_Goal of the exercise_. Extract, from the records beneath this instruction, each line that contains the word "rolling".

_Data supplied_.

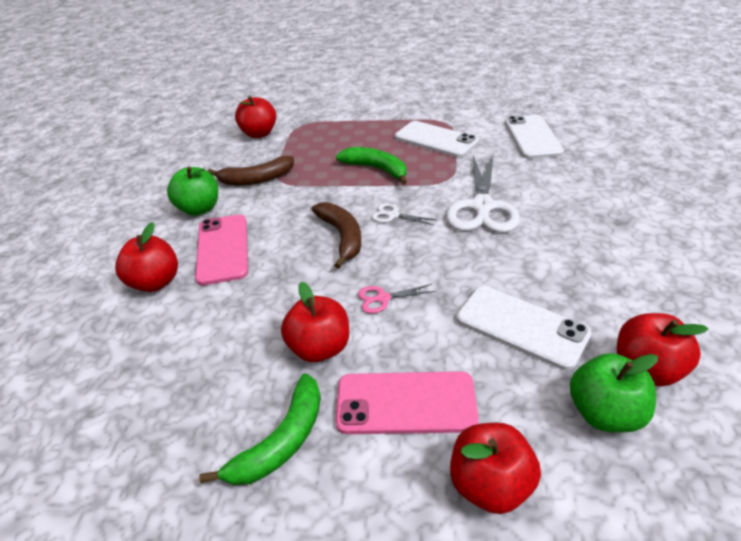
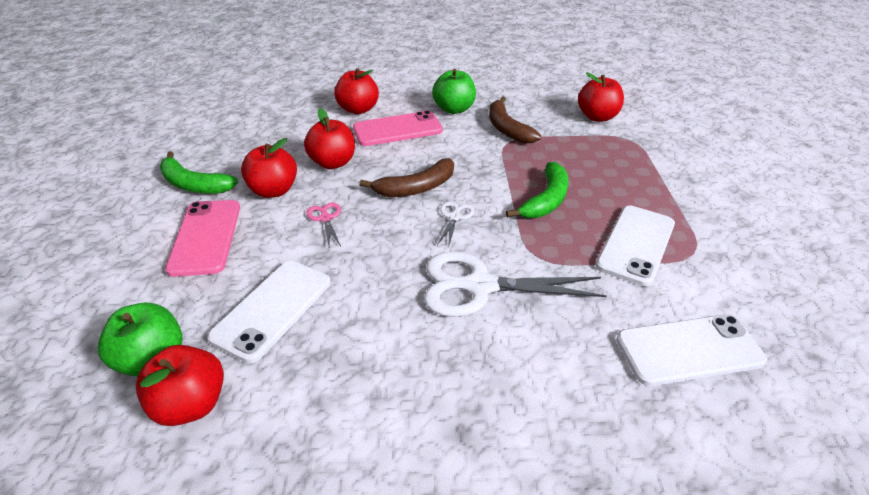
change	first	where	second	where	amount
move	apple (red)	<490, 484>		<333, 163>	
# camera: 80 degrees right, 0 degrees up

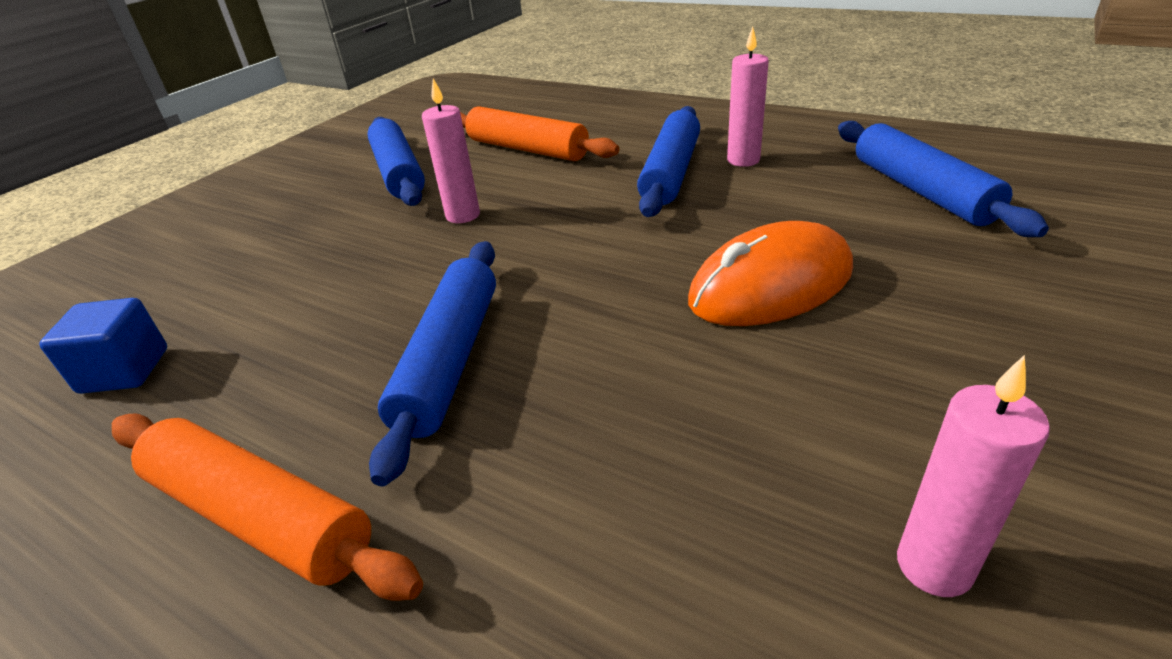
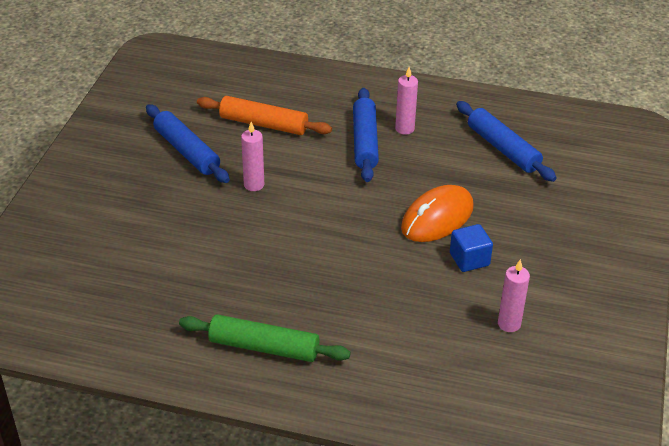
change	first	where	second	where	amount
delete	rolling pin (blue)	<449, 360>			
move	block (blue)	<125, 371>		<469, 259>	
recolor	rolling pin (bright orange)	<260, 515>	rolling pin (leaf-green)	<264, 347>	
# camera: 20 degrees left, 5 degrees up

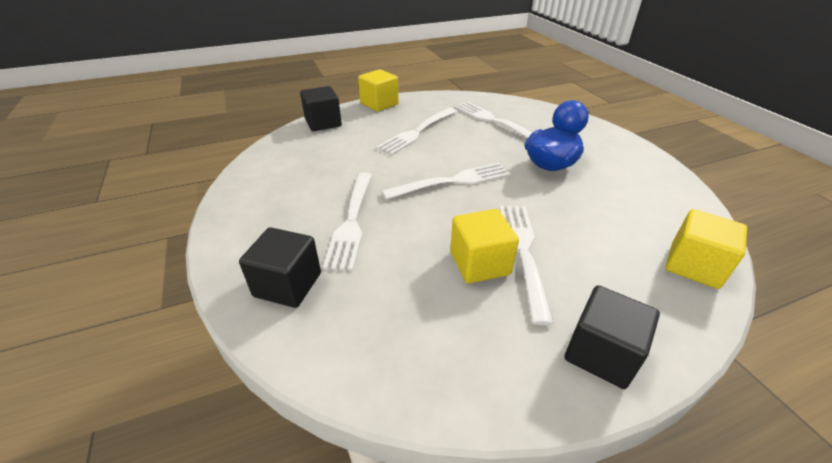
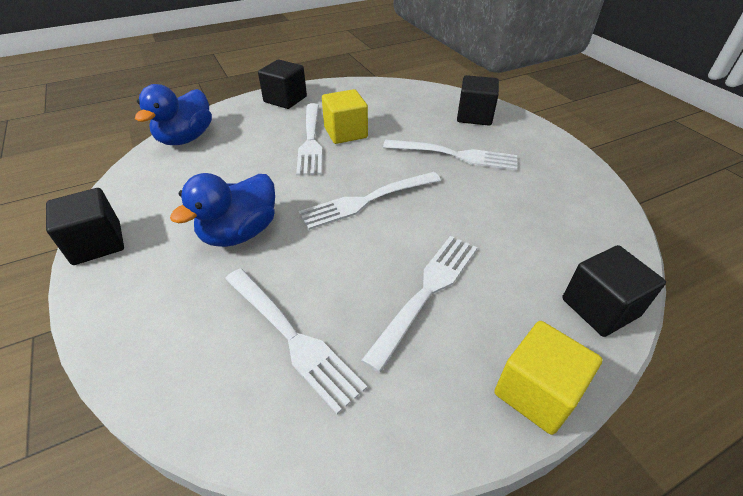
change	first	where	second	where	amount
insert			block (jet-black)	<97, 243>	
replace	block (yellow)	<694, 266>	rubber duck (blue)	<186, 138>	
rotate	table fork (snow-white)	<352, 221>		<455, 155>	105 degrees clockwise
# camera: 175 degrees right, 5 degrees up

_Response area_.
delete	rolling pin (blue)	<449, 360>			
recolor	rolling pin (bright orange)	<260, 515>	rolling pin (leaf-green)	<264, 347>	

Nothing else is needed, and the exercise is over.